◆ Objective
Show each line of the records below that contains the string "grace".

◆ Material to process
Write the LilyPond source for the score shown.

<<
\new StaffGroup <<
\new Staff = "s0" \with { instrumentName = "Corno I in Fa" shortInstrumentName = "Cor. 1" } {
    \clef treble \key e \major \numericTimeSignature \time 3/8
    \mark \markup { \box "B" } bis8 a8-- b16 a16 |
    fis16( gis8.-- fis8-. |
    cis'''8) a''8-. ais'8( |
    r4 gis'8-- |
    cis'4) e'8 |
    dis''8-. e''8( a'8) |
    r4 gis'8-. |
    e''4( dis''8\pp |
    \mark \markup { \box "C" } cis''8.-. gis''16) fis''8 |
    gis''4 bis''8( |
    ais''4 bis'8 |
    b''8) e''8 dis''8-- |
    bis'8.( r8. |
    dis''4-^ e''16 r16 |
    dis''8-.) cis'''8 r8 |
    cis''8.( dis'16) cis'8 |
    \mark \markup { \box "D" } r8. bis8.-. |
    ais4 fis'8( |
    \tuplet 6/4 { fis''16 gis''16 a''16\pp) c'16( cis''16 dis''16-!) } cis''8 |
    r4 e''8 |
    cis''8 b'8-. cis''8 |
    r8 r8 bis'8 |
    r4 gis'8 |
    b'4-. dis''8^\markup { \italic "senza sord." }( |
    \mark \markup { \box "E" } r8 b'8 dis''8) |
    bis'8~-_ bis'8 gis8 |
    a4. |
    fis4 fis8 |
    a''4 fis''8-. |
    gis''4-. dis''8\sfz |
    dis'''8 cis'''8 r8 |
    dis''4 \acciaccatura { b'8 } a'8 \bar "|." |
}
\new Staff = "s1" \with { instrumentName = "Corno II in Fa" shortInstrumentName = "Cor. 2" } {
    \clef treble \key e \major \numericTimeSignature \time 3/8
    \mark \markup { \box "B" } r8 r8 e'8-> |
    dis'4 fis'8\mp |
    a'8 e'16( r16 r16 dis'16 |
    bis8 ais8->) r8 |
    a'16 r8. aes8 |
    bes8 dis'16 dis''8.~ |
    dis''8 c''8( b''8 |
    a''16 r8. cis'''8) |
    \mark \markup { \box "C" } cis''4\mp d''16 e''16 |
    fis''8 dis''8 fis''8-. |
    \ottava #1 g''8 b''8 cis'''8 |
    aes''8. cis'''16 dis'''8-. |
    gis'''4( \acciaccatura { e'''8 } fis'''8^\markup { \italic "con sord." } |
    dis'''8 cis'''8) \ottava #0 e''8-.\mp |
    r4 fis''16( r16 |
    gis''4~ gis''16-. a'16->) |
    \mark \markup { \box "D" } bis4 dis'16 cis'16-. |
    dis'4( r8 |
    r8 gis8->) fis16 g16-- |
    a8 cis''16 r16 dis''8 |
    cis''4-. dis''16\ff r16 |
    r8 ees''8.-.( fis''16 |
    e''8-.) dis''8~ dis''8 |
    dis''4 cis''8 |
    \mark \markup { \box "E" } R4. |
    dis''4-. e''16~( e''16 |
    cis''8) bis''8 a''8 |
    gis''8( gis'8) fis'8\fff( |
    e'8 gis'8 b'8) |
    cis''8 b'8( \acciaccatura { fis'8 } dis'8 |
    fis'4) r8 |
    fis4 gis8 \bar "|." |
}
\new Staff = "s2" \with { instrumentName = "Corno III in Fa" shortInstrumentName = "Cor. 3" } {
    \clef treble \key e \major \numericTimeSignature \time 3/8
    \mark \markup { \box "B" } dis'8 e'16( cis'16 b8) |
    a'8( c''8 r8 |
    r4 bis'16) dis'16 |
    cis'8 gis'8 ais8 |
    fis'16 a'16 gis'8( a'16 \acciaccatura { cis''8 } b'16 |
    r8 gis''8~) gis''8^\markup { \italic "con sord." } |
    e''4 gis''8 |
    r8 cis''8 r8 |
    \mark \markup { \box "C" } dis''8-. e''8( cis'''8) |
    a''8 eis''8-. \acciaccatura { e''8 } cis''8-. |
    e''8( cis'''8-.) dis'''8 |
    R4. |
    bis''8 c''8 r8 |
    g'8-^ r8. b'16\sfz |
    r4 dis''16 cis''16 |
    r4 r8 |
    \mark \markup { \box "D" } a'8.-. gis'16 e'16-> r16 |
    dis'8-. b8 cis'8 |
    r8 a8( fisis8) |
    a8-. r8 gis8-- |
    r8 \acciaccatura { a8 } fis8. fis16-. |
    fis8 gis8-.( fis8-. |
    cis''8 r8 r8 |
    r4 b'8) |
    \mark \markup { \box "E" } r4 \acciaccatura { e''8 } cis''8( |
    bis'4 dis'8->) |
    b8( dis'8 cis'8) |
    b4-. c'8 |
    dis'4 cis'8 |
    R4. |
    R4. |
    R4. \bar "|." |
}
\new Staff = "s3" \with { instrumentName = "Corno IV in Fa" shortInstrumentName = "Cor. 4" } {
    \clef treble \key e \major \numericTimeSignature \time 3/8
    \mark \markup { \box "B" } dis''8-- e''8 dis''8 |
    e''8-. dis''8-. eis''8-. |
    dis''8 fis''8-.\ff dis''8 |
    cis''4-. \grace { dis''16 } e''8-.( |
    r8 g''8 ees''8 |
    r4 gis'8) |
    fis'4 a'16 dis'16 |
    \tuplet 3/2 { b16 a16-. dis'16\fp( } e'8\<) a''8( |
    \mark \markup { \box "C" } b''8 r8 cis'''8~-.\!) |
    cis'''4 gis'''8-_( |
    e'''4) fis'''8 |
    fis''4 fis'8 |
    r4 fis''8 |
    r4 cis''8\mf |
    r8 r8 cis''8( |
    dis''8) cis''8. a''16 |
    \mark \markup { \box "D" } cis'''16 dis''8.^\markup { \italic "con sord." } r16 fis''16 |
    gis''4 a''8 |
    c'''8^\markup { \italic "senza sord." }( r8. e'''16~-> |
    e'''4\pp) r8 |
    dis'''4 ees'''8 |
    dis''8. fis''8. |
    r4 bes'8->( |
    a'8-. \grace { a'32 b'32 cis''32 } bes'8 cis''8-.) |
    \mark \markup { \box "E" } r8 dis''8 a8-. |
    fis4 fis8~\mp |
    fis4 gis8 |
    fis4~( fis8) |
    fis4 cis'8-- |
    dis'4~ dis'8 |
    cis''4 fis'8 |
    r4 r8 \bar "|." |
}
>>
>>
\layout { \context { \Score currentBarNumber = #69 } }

◆ Answer for the task
    cis''4-. \grace { dis''16 } e''8-.( |
    a'8-. \grace { a'32 b'32 cis''32 } bes'8 cis''8-.) |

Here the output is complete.